Find "[(0,525),(9,517),(0,507),(0,525)]" in the listing below, then set down only that line and each later line, unchanged, leaving out pictures.

_DATA UNDER STUDY_
━━━━━━━━━━━━━━━━━━━━━━━━━━━━━━

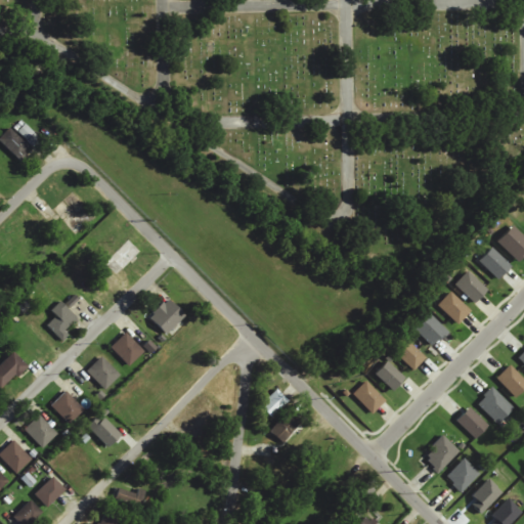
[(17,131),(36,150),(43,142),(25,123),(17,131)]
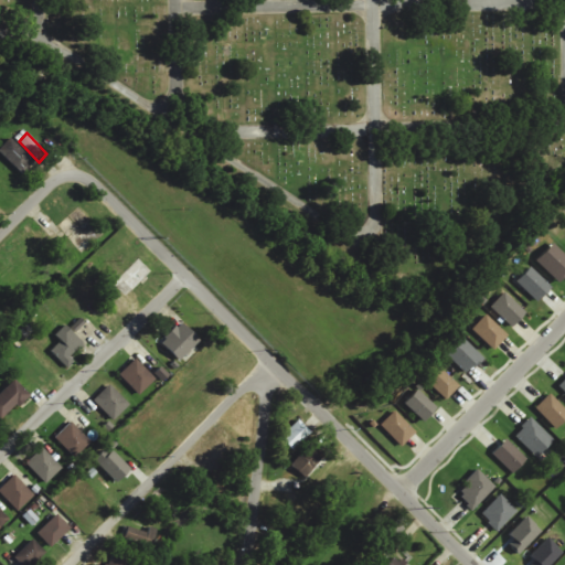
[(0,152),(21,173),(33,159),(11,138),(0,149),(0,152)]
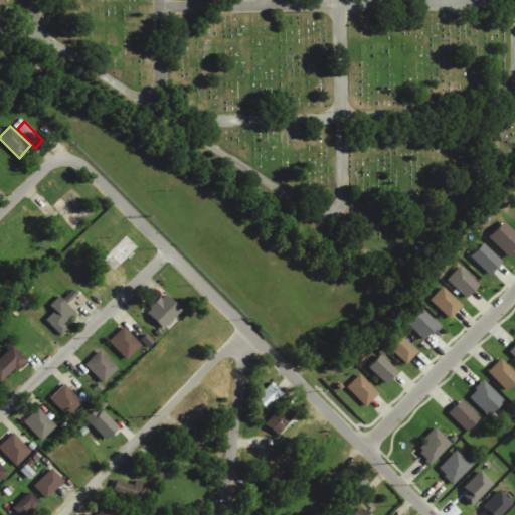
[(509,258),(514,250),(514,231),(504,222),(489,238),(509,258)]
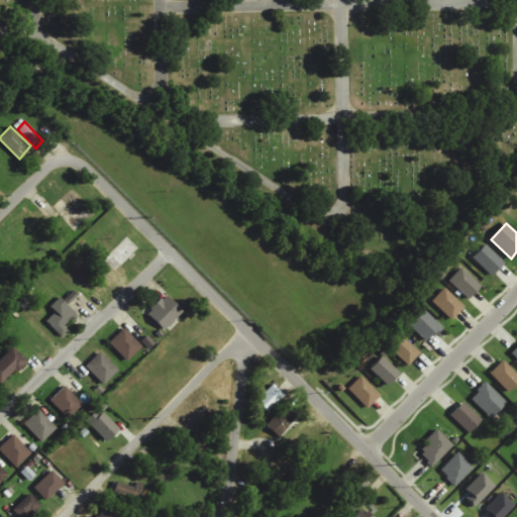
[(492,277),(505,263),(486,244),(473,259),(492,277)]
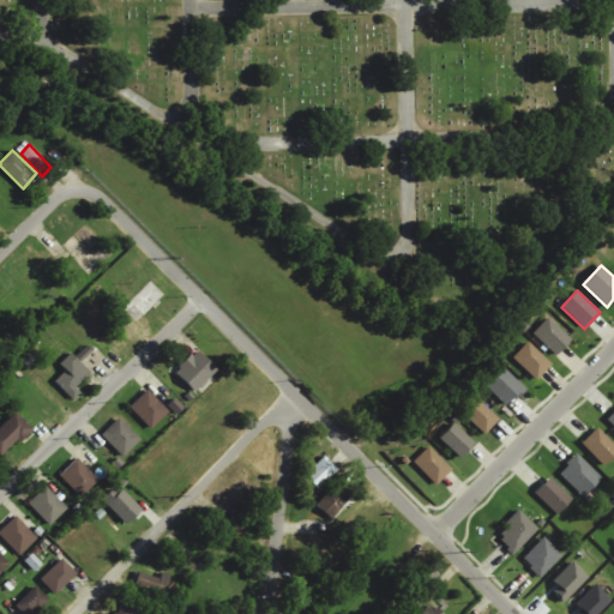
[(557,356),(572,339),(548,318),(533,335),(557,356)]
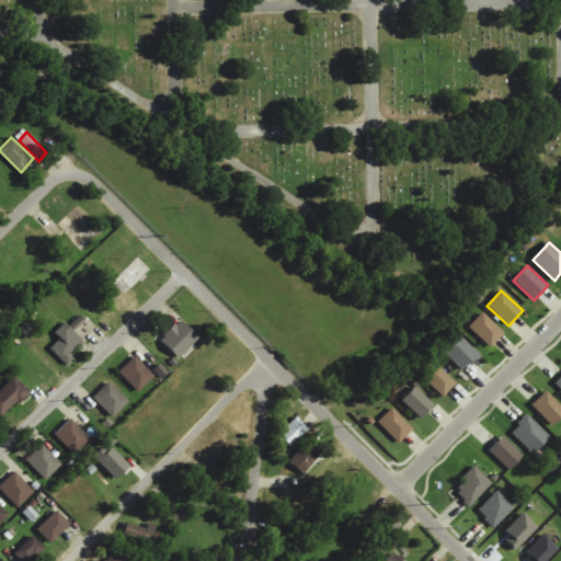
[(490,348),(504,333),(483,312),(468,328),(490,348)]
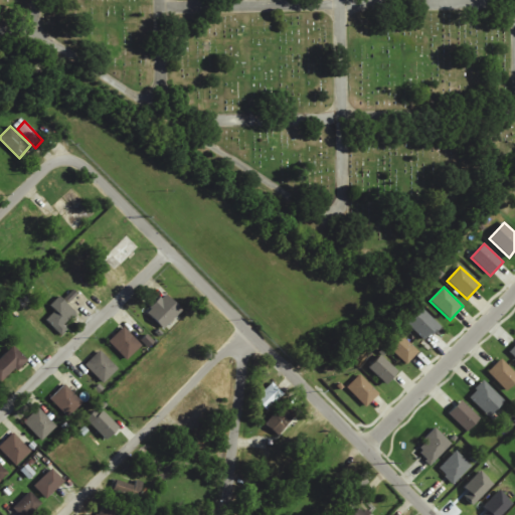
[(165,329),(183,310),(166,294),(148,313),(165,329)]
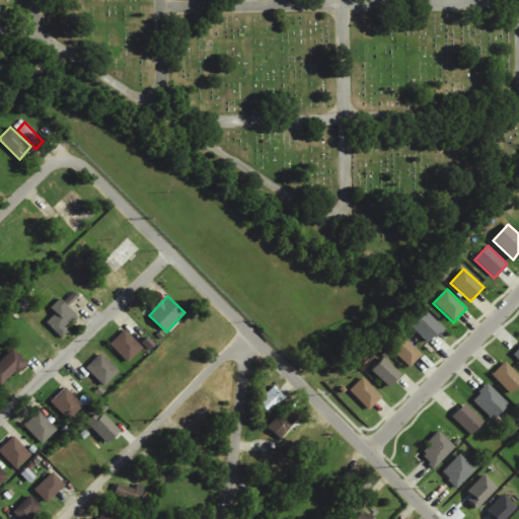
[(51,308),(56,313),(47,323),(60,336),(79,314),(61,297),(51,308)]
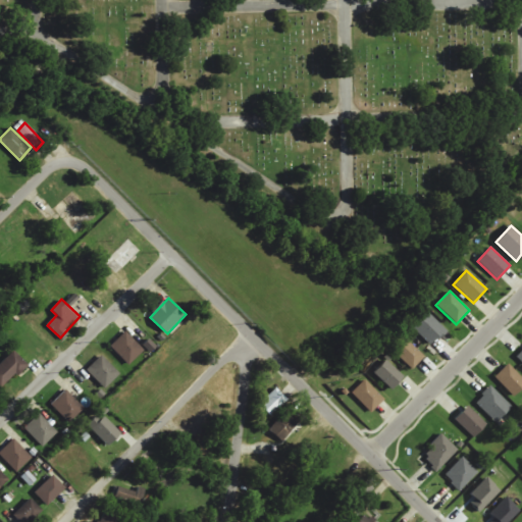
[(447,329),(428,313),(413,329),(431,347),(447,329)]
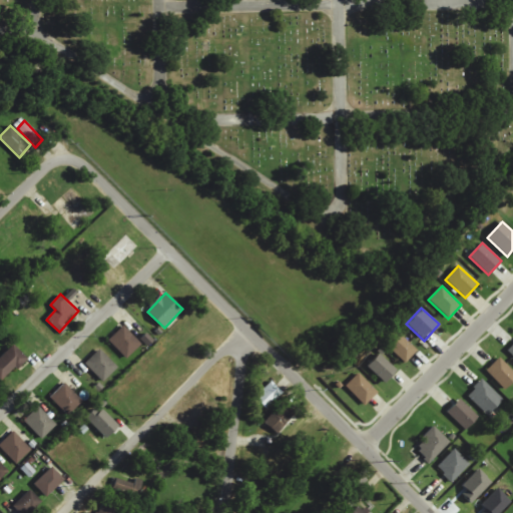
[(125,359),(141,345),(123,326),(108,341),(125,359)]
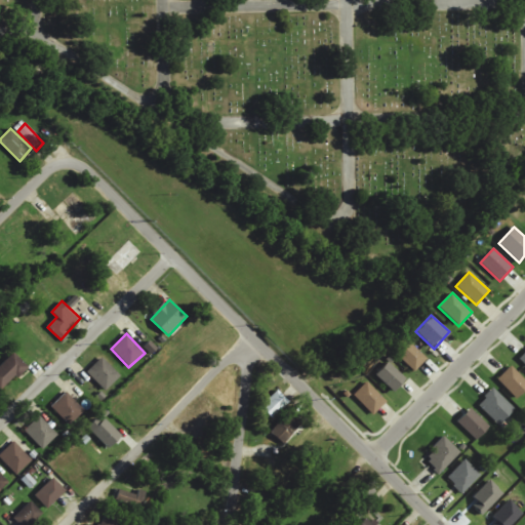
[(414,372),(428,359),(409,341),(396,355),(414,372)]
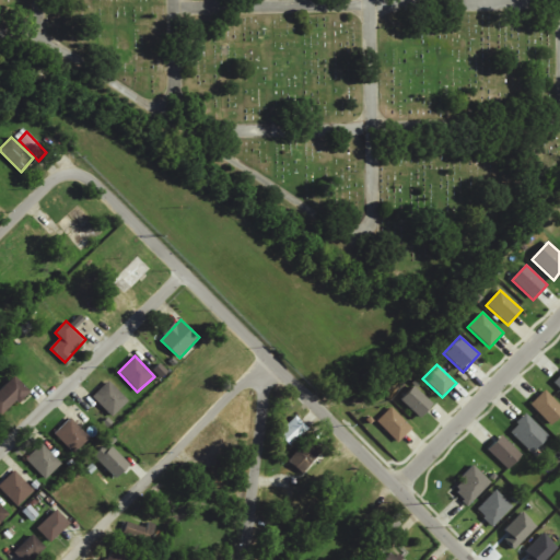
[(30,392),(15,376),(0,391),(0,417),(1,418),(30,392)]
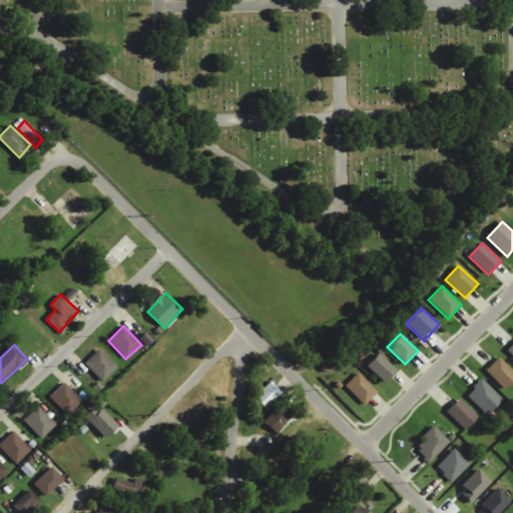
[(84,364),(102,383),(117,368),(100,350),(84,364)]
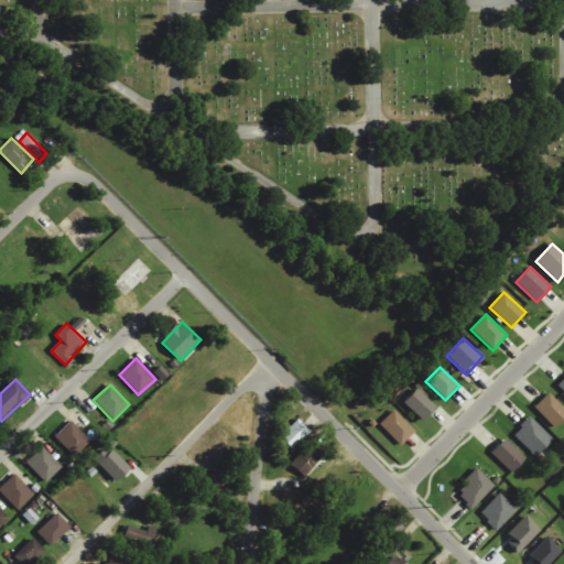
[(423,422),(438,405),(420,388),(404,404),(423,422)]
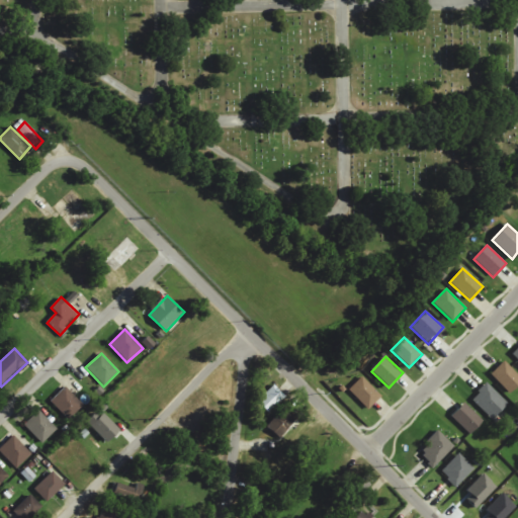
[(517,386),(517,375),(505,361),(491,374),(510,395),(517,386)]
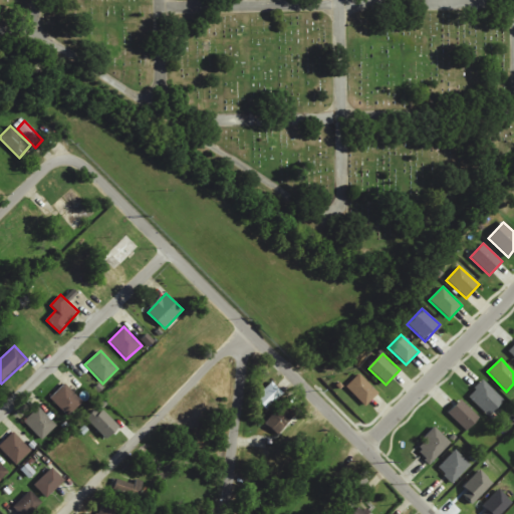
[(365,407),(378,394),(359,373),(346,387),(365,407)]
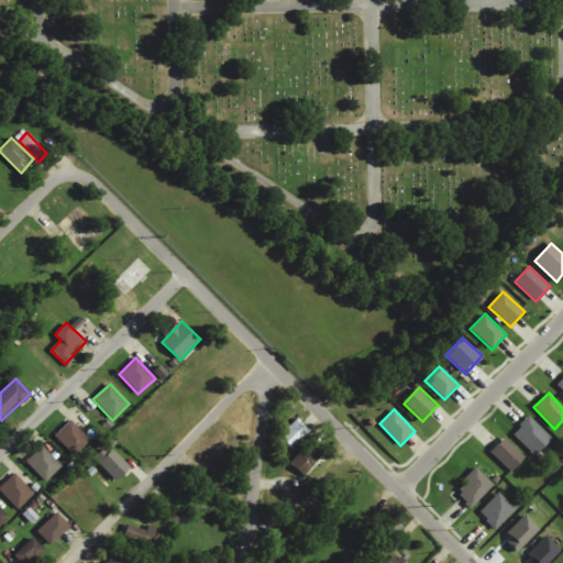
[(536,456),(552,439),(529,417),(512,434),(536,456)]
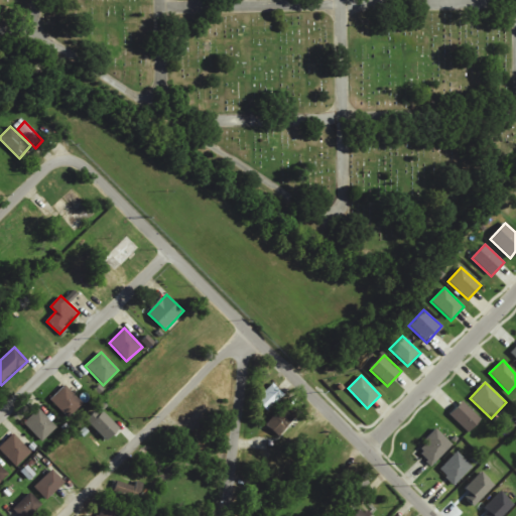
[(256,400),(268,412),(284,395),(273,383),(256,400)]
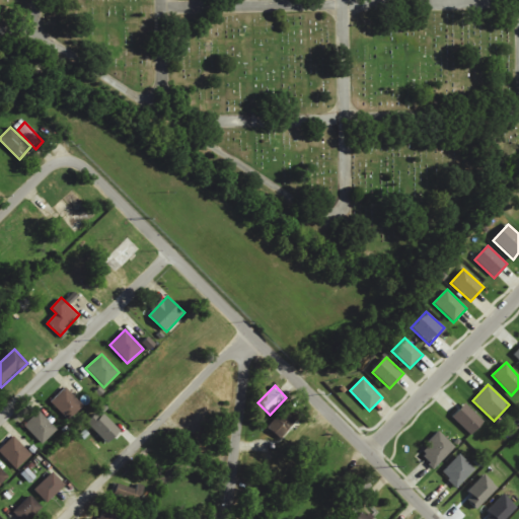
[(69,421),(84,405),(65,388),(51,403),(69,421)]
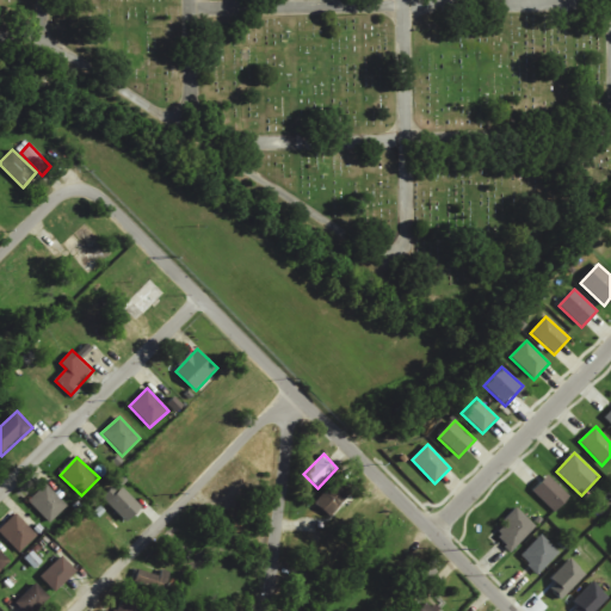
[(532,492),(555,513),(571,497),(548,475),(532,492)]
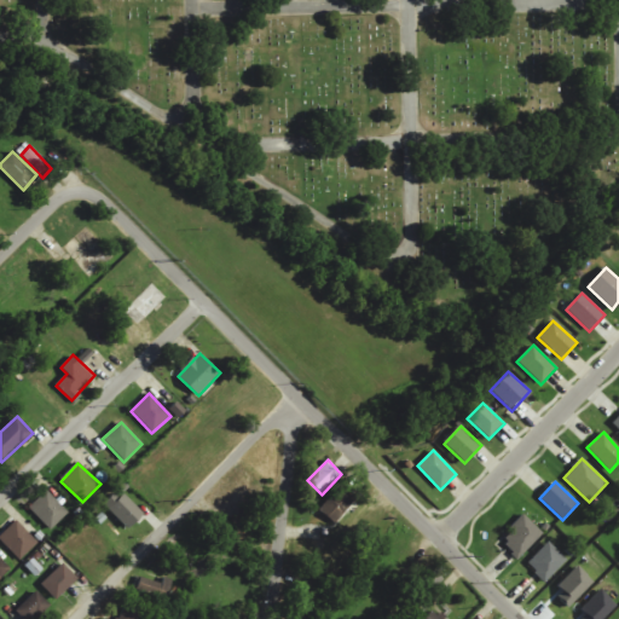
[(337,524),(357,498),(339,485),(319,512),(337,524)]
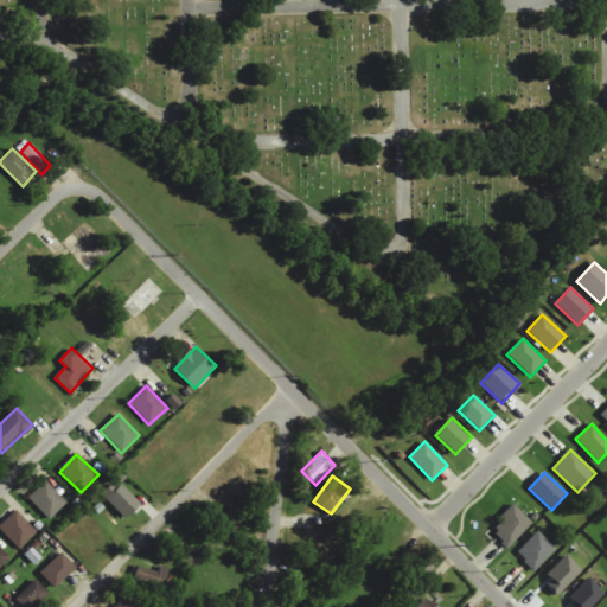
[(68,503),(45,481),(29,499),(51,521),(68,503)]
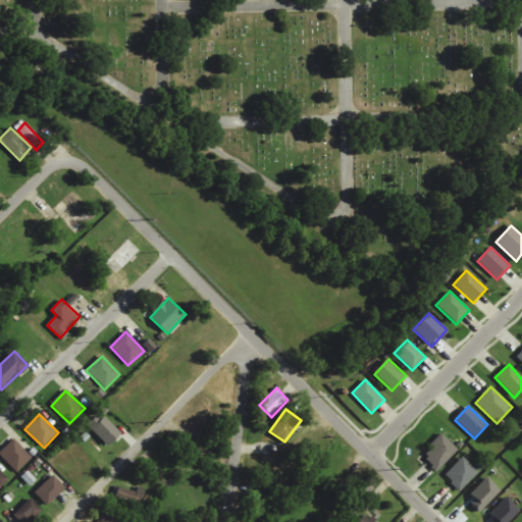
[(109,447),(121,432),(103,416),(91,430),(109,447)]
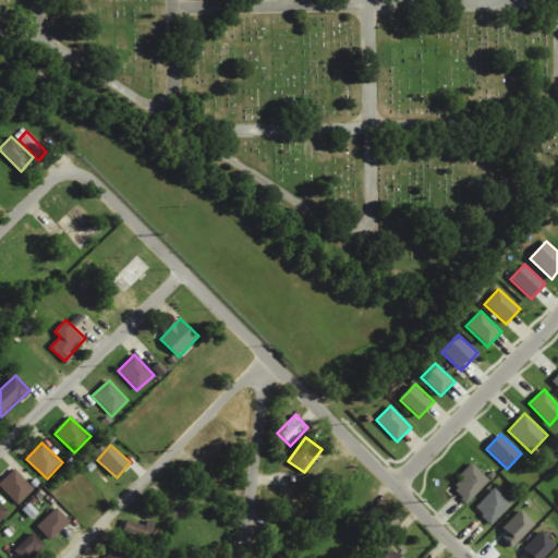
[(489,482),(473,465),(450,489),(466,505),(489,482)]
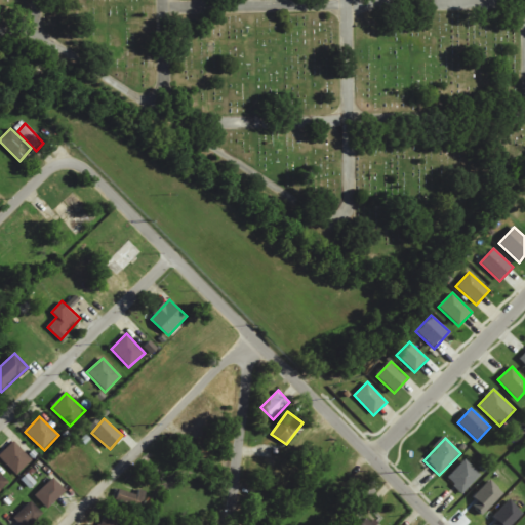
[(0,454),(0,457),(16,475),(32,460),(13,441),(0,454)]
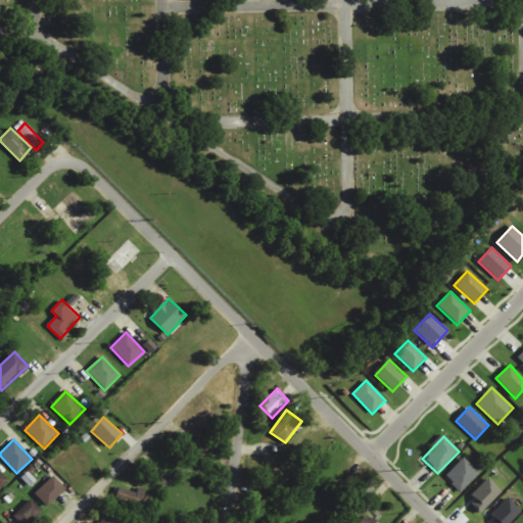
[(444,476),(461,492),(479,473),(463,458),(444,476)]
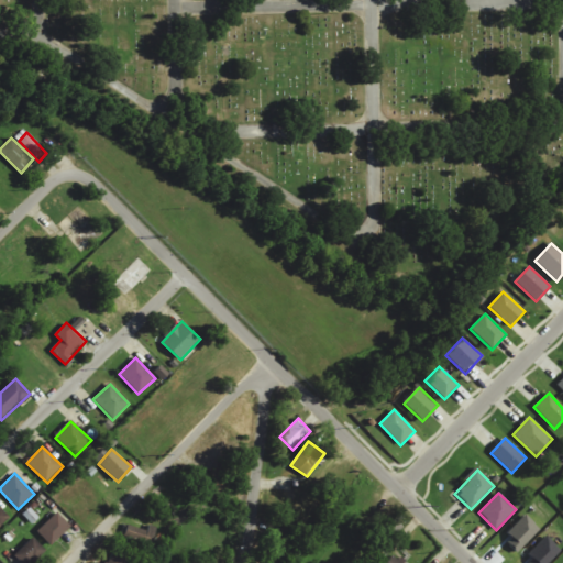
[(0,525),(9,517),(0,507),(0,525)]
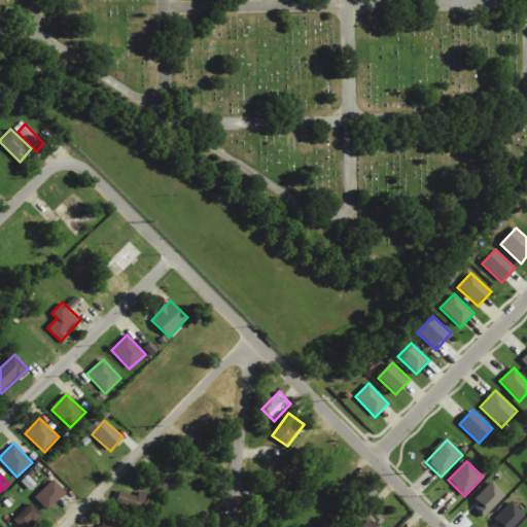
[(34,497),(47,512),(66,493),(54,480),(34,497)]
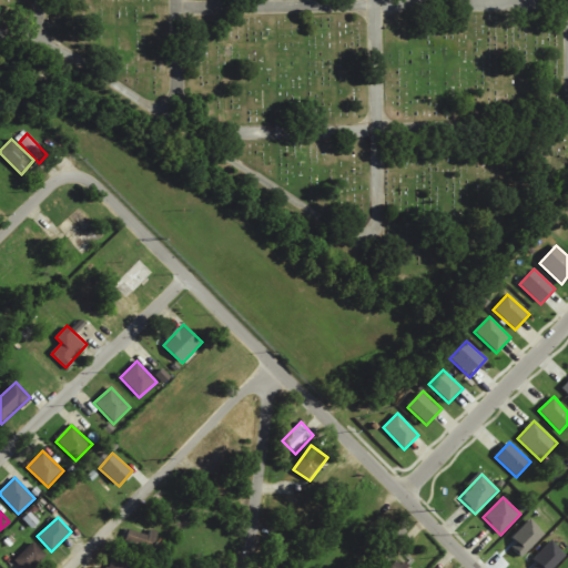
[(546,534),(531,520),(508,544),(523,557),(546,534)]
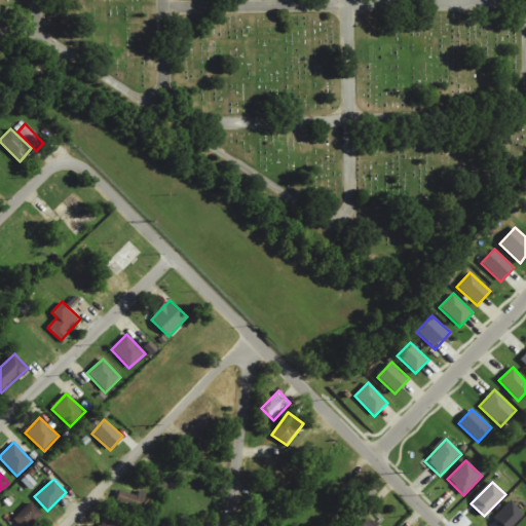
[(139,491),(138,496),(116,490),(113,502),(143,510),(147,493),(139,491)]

━━━━━━━━━━━━━━━━━━━━━━━━━━━━━━

_RESULT_
[(0,525),(9,517),(0,507),(0,525)]
[(34,497),(47,512),(66,493),(54,480),(34,497)]
[(546,534),(531,520),(508,544),(523,557),(546,534)]
[(139,491),(138,496),(116,490),(113,502),(143,510),(147,493),(139,491)]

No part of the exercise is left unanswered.